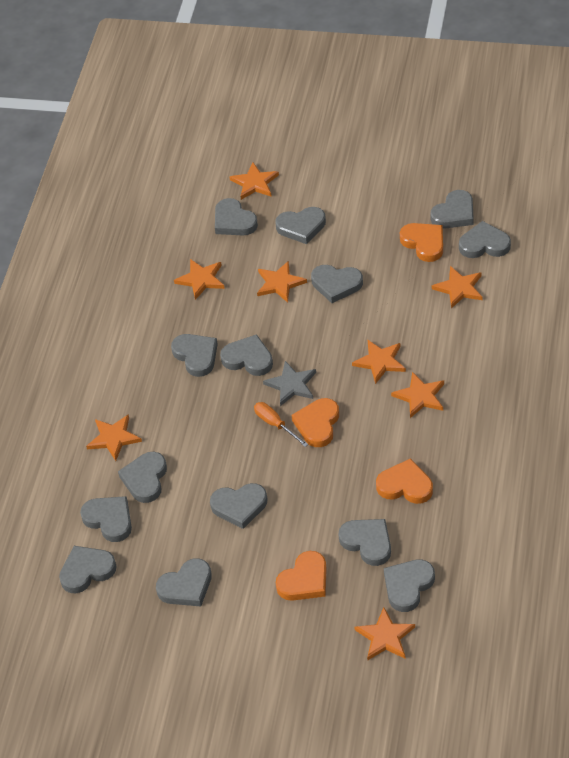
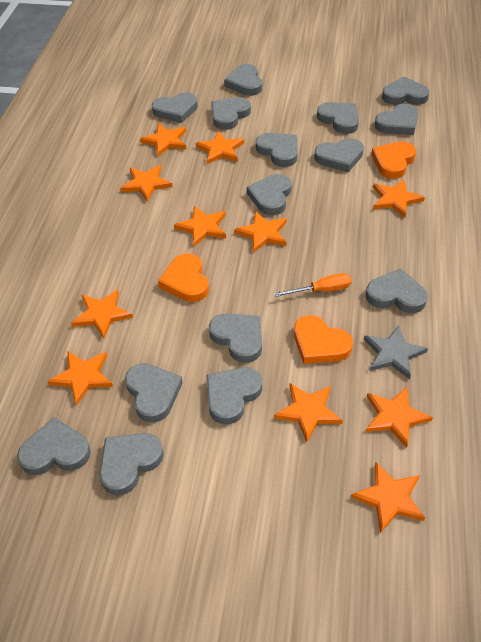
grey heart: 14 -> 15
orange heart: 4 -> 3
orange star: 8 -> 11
==
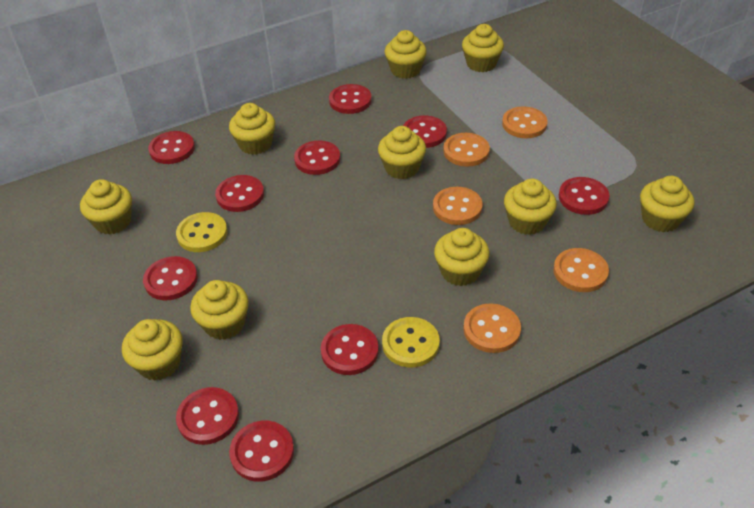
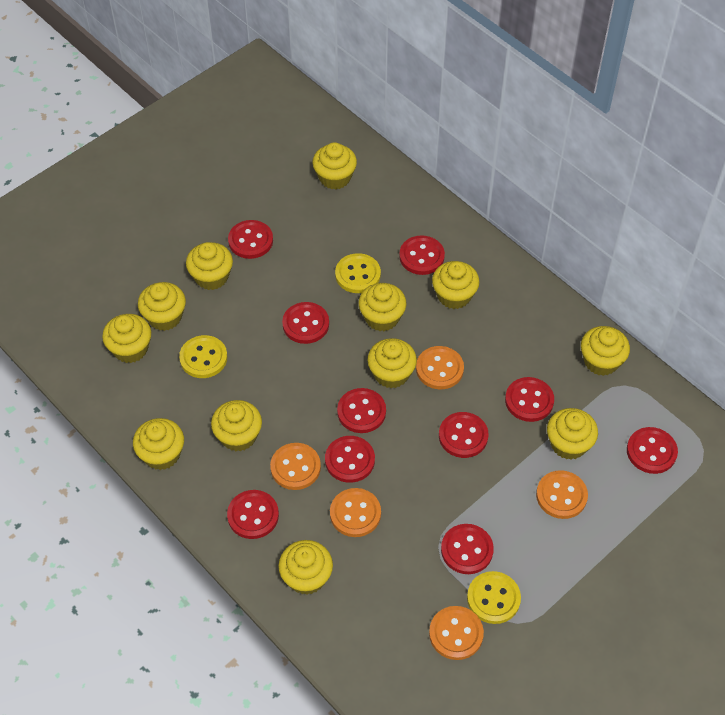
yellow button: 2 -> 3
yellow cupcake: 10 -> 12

**Instructions to follow:** Among the lines above, return each one holding the string "yellow".

**Your solution:**
yellow button: 2 -> 3
yellow cupcake: 10 -> 12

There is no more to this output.